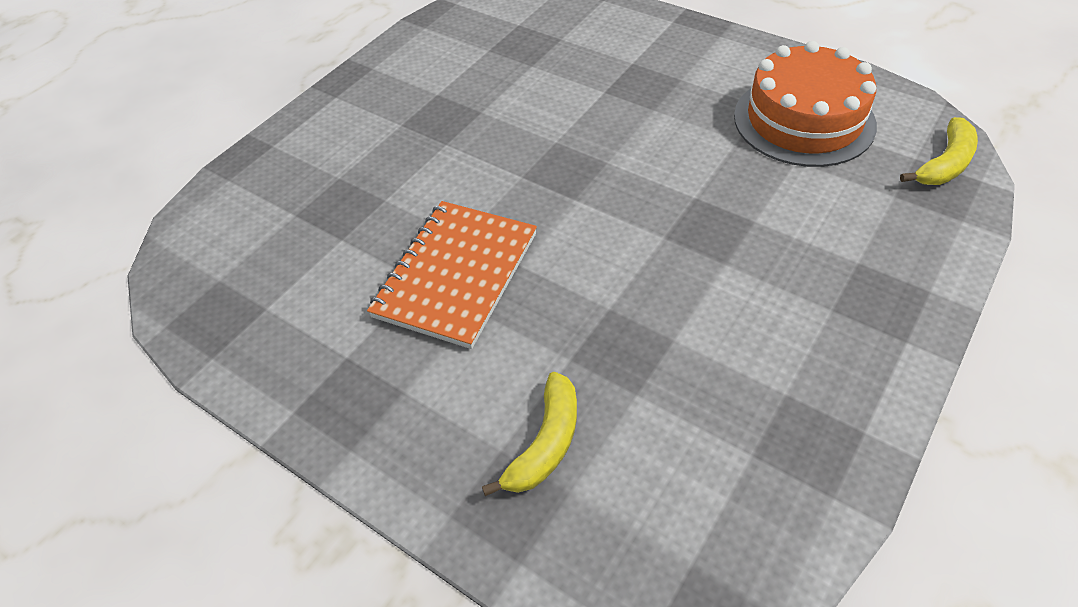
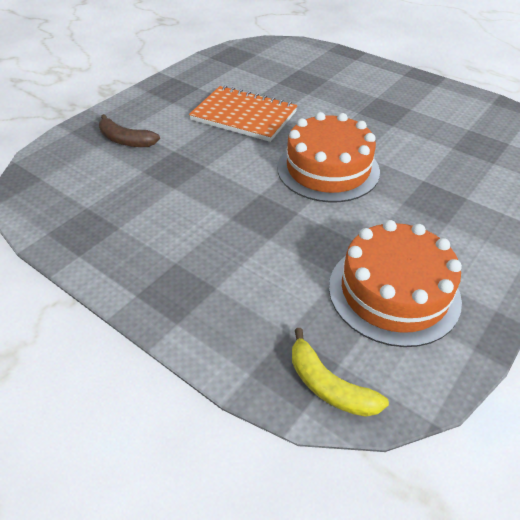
camera: 90 degrees right, 5 degrees down
(545, 443) = (125, 140): yellow banana -> brown banana
(595, 171) = (328, 169): none -> orange cake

> **PROBLEM REQUIREMENTS**: Without any pictures, print the whole listing again exactly as it stands.

> **REPLY**:
camera: 90 degrees right, 5 degrees down
(545, 443) = (125, 140): yellow banana -> brown banana
(595, 171) = (328, 169): none -> orange cake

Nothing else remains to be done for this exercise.